**Exercise objective**:
The records follow. Copy them exactly, but omit the pictures.

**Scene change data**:
________________________________________

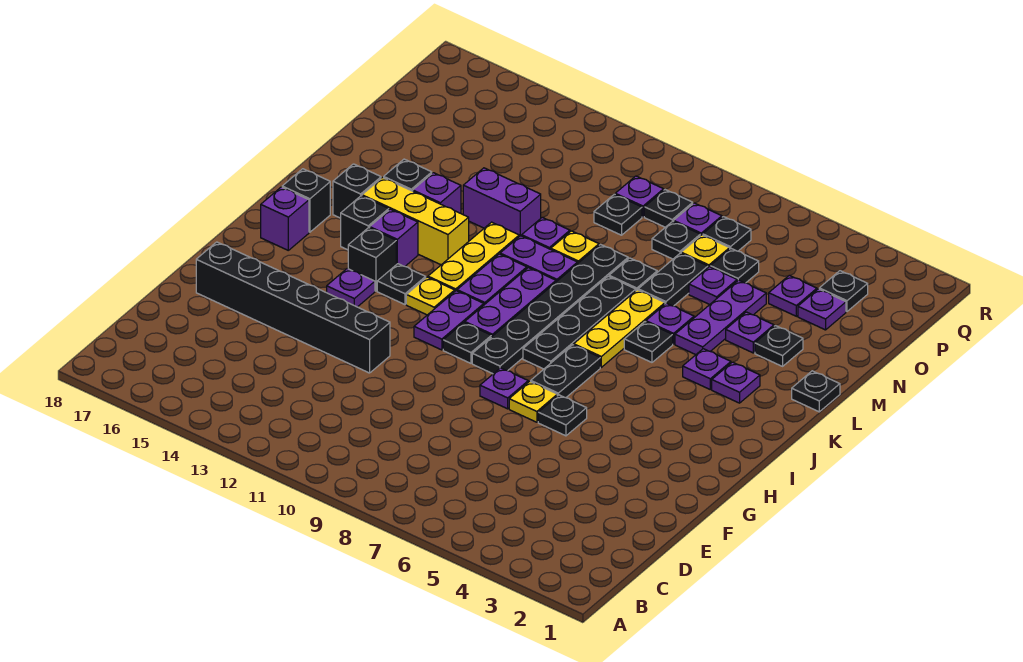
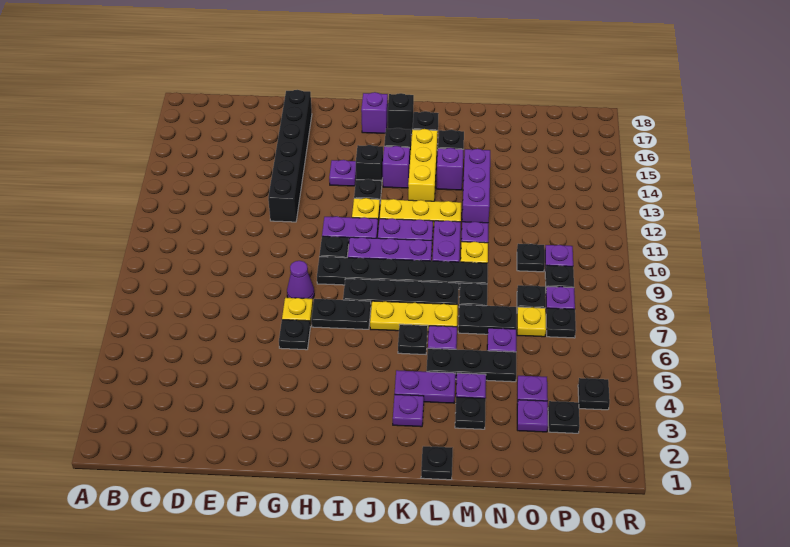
purple plate G8 level 1 -> purple cone G8 level 1
purple plate K4 level 1 -> purple plate K4:L4 level 1
purple plate L5:N5 level 1 -> black plate L5:N5 level 1
purple brick M12:M13 level 1 -> purple brick M12:M14 level 1
black plate O6 level 1 -> black plate Q4 level 1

________________________________________

**Expected answer**:
purple plate G8 level 1 -> purple cone G8 level 1
purple plate K4 level 1 -> purple plate K4:L4 level 1
purple plate L5:N5 level 1 -> black plate L5:N5 level 1
purple brick M12:M13 level 1 -> purple brick M12:M14 level 1
black plate O6 level 1 -> black plate Q4 level 1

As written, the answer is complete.